Data for review below:
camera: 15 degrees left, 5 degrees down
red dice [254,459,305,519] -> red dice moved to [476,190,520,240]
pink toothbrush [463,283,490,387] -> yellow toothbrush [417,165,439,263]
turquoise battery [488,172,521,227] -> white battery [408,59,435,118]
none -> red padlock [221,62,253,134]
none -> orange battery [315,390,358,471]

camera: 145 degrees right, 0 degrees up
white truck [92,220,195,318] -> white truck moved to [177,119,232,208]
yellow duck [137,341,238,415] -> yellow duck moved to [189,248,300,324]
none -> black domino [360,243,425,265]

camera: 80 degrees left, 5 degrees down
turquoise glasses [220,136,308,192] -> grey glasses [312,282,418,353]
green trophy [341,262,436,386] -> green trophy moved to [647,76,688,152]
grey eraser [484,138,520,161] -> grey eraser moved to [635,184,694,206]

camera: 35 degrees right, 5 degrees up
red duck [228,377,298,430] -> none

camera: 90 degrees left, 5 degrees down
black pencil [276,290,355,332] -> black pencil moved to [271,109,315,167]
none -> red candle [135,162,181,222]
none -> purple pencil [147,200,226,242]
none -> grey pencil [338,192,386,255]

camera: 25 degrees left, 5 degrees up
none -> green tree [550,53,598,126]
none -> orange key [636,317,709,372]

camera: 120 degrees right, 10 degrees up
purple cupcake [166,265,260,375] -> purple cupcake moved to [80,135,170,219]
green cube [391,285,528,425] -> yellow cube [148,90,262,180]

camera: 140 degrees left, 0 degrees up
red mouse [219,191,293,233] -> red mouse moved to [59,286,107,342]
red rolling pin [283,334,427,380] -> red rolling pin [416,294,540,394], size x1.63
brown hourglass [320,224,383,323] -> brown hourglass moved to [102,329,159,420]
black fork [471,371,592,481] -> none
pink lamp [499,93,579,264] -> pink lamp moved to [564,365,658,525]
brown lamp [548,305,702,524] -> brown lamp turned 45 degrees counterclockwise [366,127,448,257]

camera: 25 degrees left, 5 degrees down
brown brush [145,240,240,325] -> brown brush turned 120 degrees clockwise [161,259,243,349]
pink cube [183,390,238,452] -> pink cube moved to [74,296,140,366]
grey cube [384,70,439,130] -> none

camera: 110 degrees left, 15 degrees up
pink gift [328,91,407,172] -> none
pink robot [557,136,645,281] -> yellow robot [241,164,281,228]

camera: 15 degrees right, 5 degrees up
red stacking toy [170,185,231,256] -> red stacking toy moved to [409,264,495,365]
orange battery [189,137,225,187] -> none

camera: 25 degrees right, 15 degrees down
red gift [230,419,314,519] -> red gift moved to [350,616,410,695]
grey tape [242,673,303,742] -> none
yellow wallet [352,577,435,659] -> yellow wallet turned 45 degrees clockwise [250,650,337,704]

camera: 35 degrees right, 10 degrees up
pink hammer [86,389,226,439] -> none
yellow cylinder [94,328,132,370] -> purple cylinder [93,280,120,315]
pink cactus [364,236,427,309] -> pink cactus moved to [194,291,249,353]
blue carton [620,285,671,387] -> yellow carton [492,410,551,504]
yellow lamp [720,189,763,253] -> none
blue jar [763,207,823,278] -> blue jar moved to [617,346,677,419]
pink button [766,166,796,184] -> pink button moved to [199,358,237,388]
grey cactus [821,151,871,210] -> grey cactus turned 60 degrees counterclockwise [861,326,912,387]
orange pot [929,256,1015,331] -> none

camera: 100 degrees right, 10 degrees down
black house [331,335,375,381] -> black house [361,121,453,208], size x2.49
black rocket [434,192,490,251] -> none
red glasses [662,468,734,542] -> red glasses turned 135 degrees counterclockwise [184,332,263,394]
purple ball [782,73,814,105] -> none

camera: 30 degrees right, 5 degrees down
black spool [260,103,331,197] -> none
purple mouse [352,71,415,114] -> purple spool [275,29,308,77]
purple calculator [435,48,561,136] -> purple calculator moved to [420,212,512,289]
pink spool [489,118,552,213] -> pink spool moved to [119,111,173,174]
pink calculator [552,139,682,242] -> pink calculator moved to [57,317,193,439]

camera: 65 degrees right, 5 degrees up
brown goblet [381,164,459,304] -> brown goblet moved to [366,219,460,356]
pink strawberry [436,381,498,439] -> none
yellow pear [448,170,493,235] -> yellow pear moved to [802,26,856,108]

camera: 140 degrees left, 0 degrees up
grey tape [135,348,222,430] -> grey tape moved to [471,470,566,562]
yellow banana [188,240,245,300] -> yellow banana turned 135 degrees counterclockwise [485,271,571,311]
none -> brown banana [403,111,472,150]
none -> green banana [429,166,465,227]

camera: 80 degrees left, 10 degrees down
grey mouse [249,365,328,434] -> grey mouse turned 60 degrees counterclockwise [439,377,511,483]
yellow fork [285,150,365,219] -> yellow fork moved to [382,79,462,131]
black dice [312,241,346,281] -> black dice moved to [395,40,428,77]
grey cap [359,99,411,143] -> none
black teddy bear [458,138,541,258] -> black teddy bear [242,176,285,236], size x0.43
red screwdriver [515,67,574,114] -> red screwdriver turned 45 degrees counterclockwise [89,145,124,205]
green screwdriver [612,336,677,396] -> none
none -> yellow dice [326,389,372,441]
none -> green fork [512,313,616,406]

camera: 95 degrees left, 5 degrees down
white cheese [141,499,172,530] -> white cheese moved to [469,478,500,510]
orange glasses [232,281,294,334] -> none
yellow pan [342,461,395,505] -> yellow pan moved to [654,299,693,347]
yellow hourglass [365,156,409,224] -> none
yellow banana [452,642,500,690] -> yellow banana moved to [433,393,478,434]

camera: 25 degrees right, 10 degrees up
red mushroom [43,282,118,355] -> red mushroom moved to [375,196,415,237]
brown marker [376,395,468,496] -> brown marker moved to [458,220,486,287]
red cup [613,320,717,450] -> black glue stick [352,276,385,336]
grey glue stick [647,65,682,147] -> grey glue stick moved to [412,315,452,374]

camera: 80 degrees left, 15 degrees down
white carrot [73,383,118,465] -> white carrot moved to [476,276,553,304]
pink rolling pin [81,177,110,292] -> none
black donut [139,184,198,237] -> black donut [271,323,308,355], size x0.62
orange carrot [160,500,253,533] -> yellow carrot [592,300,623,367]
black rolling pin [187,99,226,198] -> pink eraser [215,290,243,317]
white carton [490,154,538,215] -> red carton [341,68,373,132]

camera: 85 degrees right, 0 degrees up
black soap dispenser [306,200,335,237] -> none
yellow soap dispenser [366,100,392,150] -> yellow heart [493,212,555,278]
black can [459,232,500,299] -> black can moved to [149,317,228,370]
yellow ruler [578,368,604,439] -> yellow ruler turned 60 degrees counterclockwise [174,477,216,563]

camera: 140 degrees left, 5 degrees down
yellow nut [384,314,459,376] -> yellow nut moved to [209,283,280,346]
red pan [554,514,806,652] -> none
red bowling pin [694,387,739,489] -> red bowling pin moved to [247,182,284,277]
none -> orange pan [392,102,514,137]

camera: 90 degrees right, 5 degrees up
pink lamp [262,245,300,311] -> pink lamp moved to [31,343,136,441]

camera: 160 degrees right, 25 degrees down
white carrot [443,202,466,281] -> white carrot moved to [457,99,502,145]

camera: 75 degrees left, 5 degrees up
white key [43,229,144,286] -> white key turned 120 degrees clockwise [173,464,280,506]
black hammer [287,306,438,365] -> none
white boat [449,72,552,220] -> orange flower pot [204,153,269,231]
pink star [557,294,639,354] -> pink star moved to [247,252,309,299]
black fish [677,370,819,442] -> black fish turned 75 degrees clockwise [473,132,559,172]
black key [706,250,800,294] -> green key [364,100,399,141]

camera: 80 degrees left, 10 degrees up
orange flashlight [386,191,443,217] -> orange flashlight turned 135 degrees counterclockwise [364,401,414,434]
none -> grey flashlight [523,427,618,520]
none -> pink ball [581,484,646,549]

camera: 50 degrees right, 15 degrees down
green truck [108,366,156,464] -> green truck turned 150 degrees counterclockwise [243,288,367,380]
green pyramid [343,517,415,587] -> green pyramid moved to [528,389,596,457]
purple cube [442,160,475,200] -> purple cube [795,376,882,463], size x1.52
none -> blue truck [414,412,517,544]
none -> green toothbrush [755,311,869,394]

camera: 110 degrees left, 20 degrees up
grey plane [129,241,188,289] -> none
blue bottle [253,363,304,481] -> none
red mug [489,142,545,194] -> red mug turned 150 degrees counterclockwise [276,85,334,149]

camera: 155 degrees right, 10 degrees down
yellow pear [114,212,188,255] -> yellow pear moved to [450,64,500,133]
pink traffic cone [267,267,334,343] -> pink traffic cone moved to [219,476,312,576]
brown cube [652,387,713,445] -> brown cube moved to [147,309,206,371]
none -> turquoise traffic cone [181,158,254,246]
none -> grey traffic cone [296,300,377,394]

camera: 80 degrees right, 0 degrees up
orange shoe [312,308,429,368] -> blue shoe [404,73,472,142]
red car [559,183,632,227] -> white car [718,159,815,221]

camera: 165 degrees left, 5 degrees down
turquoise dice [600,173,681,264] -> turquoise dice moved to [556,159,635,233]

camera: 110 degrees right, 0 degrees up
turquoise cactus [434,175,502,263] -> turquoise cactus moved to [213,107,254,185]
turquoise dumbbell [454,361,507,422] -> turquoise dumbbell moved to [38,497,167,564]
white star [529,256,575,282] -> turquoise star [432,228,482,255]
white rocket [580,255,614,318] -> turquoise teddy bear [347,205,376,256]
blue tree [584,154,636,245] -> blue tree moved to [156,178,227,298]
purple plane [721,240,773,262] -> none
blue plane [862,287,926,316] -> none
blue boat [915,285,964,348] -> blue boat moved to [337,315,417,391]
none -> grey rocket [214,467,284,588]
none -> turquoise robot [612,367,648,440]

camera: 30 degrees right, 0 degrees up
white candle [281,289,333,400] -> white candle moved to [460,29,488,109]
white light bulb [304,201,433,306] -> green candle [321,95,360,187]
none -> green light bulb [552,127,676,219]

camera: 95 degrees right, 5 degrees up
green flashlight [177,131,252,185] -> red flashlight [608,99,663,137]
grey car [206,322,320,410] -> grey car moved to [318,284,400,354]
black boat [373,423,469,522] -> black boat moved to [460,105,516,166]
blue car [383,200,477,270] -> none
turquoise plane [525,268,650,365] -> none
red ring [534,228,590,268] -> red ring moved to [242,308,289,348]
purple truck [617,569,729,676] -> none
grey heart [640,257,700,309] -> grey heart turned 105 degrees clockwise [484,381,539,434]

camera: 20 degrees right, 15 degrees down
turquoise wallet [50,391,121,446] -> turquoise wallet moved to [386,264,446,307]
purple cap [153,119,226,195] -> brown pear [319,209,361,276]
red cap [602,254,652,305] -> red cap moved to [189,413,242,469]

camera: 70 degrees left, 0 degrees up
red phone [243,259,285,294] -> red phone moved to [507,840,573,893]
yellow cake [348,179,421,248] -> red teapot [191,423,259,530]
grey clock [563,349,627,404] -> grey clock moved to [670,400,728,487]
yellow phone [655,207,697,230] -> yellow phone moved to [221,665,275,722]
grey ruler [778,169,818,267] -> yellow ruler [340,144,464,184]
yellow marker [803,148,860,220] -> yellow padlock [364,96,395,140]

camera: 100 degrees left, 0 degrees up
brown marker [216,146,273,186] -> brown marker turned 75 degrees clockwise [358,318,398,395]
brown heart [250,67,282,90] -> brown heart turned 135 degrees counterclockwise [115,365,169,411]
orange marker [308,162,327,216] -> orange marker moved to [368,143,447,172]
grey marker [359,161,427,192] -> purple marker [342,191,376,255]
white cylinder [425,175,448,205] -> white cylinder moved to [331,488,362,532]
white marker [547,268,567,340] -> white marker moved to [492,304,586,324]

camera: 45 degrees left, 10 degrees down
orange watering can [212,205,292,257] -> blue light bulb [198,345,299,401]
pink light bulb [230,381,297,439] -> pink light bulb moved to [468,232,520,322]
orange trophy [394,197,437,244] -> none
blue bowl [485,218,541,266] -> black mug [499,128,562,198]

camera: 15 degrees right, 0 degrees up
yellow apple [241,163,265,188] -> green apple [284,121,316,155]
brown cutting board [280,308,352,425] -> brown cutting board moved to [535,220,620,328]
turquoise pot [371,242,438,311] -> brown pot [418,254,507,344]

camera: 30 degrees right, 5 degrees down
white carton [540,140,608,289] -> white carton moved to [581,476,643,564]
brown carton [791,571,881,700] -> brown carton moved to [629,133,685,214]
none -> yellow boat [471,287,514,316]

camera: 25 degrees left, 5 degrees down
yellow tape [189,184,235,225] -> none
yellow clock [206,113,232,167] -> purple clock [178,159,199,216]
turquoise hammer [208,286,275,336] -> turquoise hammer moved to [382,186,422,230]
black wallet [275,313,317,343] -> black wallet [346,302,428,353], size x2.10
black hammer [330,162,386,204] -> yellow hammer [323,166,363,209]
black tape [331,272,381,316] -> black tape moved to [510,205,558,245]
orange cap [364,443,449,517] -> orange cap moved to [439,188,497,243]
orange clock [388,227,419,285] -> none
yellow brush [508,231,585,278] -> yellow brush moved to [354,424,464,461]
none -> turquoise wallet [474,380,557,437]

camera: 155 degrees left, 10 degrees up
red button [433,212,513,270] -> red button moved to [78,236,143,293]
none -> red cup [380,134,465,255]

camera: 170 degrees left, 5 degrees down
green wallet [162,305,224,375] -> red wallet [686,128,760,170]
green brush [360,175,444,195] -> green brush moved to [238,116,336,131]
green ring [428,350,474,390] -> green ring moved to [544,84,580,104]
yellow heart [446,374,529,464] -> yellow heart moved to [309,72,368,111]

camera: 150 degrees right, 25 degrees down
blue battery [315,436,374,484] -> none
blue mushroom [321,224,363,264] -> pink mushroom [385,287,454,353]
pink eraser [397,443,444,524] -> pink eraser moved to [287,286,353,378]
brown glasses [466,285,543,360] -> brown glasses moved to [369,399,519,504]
End of Data for review.
**Aim of the task**
Transcribe each line of the data above, unaltered, from the one where "orange pot [929,256,1015,331] -> none" appears to the one where "black rocket [434,192,490,251] -> none" appears, inclusive of both.

**Reply**
orange pot [929,256,1015,331] -> none

camera: 100 degrees right, 10 degrees down
black house [331,335,375,381] -> black house [361,121,453,208], size x2.49
black rocket [434,192,490,251] -> none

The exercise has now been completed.